(Materials provided begins)
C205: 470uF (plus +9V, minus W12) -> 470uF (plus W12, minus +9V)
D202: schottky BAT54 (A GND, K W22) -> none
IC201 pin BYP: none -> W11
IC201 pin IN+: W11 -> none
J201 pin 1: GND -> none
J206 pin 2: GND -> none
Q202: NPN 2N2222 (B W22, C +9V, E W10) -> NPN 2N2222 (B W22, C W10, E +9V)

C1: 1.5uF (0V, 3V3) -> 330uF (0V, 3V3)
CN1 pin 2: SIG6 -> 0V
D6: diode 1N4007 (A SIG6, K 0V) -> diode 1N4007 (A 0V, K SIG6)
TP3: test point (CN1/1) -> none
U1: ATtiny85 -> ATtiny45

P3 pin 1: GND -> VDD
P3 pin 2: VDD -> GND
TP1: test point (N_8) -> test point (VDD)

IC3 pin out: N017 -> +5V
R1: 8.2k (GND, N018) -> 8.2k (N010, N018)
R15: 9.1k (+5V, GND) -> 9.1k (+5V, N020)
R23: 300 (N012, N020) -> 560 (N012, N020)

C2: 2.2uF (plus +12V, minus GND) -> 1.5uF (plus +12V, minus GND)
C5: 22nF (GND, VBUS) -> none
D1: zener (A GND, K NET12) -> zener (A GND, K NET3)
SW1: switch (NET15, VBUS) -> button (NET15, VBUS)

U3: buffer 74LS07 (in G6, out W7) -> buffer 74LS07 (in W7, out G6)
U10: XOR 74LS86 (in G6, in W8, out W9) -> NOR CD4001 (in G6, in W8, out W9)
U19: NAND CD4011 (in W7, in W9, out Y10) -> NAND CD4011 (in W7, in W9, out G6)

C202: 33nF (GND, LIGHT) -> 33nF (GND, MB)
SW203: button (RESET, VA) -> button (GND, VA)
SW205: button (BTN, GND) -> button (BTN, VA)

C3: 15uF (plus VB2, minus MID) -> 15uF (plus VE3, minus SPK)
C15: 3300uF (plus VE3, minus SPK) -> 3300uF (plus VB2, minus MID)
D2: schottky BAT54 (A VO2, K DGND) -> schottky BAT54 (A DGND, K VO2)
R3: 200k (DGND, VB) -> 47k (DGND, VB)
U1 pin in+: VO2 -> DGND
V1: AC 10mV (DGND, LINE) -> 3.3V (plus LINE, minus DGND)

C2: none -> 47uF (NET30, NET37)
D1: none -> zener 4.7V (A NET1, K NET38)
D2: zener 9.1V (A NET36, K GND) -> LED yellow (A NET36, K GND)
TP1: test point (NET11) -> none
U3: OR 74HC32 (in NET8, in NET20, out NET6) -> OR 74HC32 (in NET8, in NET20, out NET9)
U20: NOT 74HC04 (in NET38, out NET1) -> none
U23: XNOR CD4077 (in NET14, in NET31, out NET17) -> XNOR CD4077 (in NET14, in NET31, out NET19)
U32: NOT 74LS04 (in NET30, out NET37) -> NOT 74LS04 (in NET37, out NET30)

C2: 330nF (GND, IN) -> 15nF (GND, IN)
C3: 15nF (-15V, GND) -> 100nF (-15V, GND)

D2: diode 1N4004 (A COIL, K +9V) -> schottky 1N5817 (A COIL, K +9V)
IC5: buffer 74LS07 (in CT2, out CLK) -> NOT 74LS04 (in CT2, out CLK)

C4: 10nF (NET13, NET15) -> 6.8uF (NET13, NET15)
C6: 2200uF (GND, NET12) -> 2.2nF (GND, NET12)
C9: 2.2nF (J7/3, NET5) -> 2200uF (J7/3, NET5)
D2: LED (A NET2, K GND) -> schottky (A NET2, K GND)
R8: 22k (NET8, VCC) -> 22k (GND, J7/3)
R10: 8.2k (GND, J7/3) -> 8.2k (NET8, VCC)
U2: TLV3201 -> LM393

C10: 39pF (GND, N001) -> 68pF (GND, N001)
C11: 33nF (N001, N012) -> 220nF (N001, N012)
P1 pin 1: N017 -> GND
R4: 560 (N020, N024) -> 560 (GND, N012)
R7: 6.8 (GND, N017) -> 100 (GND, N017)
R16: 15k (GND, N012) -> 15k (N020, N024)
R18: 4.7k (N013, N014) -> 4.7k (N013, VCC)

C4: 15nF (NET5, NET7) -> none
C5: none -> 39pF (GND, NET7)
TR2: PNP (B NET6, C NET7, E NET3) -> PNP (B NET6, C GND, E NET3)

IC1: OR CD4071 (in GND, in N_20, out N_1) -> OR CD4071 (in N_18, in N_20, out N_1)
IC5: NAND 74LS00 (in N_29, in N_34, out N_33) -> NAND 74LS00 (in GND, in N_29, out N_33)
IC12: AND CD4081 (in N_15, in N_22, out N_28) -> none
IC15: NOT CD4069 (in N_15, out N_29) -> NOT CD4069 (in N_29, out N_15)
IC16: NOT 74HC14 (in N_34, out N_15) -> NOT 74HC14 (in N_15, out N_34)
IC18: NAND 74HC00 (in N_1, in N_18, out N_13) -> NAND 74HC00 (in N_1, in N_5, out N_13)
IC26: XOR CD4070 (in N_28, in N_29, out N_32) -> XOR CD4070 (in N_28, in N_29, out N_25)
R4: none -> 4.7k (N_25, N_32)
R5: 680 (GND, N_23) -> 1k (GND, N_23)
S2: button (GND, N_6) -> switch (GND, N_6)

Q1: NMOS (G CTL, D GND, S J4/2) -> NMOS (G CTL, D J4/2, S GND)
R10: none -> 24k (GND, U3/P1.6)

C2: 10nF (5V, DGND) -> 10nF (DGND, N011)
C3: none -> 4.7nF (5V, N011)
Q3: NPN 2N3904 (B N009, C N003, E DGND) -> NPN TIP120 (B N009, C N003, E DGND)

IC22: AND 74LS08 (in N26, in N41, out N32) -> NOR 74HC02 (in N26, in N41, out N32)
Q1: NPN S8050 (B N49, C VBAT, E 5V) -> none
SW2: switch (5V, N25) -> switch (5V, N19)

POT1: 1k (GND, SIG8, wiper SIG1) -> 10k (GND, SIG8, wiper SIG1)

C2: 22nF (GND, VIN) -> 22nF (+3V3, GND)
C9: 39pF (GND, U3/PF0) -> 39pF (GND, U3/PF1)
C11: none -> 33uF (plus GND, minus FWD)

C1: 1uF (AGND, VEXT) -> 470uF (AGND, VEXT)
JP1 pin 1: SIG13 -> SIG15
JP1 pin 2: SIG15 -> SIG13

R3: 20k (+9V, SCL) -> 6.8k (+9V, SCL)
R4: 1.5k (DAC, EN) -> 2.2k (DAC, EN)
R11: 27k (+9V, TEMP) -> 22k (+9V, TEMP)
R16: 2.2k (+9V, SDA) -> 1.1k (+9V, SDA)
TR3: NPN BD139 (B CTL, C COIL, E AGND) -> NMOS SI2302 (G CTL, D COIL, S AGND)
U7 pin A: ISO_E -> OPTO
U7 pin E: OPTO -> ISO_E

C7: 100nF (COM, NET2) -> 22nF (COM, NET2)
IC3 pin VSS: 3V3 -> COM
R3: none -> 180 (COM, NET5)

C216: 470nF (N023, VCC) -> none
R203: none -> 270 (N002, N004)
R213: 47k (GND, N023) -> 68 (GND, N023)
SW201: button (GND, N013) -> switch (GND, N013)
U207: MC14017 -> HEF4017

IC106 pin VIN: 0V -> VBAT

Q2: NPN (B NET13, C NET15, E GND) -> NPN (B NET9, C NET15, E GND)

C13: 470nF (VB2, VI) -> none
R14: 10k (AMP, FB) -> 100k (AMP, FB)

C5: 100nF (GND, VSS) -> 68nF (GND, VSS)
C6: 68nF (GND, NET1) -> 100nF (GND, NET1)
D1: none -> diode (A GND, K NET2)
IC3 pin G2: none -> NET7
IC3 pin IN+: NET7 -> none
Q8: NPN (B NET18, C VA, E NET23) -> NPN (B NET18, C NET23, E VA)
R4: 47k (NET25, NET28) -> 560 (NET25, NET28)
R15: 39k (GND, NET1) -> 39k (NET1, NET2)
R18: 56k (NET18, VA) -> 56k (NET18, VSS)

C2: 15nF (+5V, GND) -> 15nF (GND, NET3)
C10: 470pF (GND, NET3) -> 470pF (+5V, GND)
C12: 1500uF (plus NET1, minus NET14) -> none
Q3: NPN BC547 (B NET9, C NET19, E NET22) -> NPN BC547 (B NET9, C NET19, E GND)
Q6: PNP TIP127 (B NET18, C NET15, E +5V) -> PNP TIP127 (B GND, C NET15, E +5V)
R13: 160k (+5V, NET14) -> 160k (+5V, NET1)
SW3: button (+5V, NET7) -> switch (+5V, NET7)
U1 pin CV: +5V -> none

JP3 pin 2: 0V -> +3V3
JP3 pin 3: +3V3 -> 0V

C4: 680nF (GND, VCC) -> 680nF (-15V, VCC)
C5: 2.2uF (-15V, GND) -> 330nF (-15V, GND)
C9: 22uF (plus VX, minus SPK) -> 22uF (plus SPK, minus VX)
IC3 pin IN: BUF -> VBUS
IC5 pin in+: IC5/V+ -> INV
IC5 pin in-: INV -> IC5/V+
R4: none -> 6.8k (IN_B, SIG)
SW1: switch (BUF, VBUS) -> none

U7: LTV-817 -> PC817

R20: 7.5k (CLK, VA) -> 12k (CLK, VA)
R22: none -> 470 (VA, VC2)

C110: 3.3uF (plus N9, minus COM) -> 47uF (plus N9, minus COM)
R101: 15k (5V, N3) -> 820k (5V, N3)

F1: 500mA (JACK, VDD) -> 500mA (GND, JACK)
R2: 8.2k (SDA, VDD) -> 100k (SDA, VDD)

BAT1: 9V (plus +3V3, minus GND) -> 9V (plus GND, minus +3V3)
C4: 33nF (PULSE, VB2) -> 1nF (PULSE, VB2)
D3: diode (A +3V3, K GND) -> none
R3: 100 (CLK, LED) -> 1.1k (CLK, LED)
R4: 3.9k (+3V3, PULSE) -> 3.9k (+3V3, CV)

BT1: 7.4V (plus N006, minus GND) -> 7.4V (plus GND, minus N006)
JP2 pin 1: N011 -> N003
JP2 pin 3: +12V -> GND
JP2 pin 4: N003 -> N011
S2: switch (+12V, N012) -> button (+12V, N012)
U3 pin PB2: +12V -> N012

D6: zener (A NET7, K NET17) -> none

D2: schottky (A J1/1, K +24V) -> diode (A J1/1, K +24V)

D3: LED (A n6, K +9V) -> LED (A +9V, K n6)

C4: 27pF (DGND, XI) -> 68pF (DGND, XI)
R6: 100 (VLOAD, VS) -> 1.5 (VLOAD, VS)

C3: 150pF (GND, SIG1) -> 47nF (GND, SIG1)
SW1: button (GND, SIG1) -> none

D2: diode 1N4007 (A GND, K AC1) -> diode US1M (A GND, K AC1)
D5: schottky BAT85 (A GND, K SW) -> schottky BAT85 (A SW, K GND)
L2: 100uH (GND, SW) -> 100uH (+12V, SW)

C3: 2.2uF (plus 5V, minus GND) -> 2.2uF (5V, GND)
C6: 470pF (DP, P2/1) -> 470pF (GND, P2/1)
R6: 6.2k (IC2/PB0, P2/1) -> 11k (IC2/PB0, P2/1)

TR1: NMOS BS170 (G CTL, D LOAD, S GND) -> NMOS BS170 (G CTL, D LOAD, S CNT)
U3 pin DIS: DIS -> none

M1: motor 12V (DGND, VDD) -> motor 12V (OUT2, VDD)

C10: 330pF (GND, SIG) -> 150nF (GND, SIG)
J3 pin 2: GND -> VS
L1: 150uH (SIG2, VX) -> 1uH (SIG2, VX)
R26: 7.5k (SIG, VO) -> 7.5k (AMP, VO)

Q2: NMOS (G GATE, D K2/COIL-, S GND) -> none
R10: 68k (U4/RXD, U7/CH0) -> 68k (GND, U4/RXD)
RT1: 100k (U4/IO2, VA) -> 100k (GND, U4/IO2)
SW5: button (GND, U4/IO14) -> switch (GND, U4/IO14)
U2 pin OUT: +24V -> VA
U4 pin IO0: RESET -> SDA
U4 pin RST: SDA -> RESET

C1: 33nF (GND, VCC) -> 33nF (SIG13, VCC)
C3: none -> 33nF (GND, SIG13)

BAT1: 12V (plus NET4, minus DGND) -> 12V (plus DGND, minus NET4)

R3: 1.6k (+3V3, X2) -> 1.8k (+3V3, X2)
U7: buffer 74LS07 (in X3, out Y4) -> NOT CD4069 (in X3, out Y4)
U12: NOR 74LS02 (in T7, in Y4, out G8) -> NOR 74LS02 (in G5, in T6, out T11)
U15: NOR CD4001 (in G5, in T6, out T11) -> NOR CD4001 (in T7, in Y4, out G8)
(Materials provided ends)
* Activity
Every line holding the word "test" should be copied out of the records above.

* Result
TP3: test point (CN1/1) -> none
TP1: test point (N_8) -> test point (VDD)
TP1: test point (NET11) -> none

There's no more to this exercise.